▶ Data in this exercise:
○ ○ ○ ○ ○

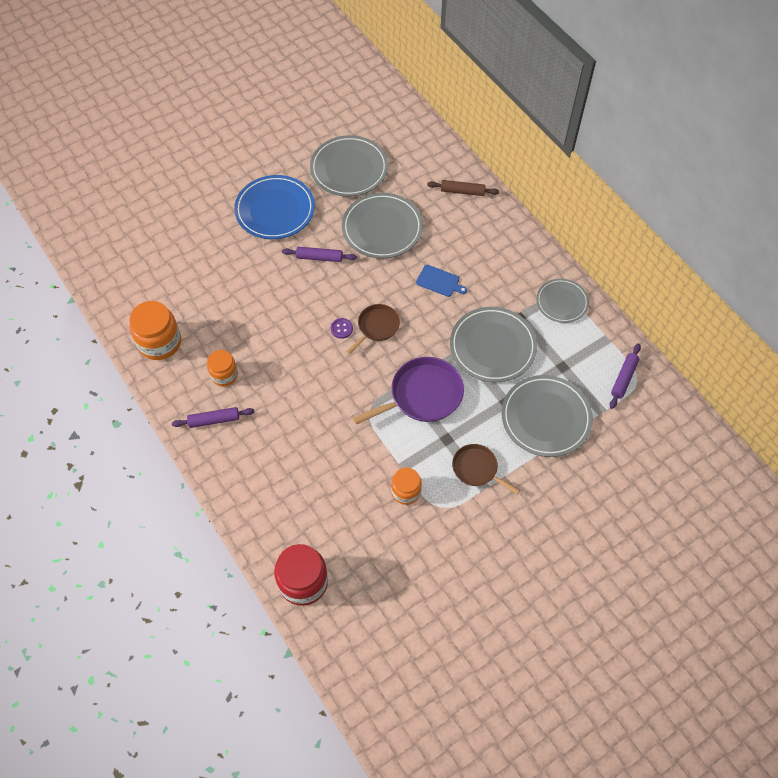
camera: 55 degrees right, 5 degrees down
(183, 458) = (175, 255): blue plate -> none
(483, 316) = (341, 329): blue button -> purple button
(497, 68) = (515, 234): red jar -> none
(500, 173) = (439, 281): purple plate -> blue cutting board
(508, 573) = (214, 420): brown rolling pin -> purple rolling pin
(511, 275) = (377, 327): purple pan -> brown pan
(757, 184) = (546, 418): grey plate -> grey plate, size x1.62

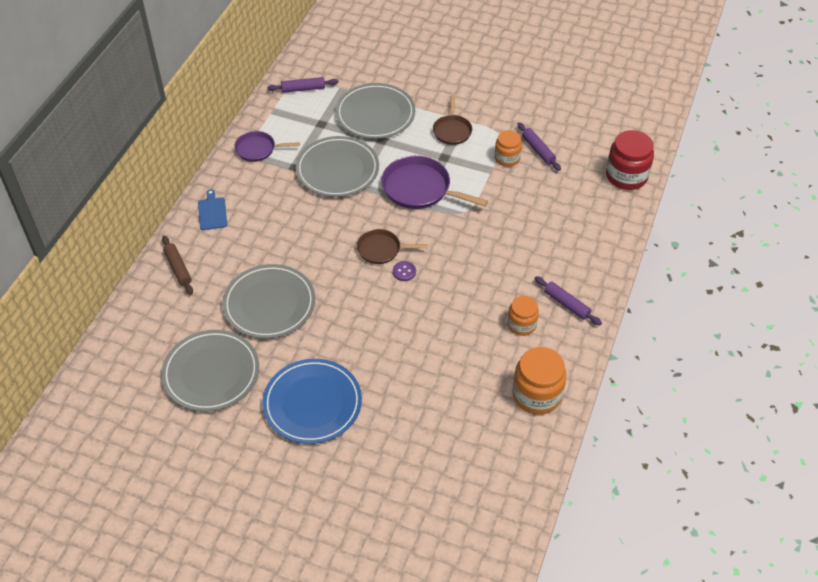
camera: 125 degrees left, 10 degrees down
(319, 257) = (342, 332): purple rolling pin -> purple rolling pin (538, 150)
(439, 281) = (299, 233): blue cutting board -> blue cutting board (212, 212)
(562, 302) = (258, 149): grey plate -> purple pan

○ ○ ○ ○ ○

▶ What is expected: The data above, line by line: transcribe it exactly and drop the pictures.

▶ Exercise result:
camera: 55 degrees right, 5 degrees down
(183, 458) = (175, 255): blue plate -> none
(483, 316) = (341, 329): blue button -> purple button
(497, 68) = (515, 234): red jar -> none
(500, 173) = (439, 281): purple plate -> blue cutting board
(508, 573) = (214, 420): brown rolling pin -> purple rolling pin
(511, 275) = (377, 327): purple pan -> brown pan
(757, 184) = (546, 418): grey plate -> grey plate, size x1.62

camera: 125 degrees left, 10 degrees down
(319, 257) = (342, 332): purple rolling pin -> purple rolling pin (538, 150)
(439, 281) = (299, 233): blue cutting board -> blue cutting board (212, 212)
(562, 302) = (258, 149): grey plate -> purple pan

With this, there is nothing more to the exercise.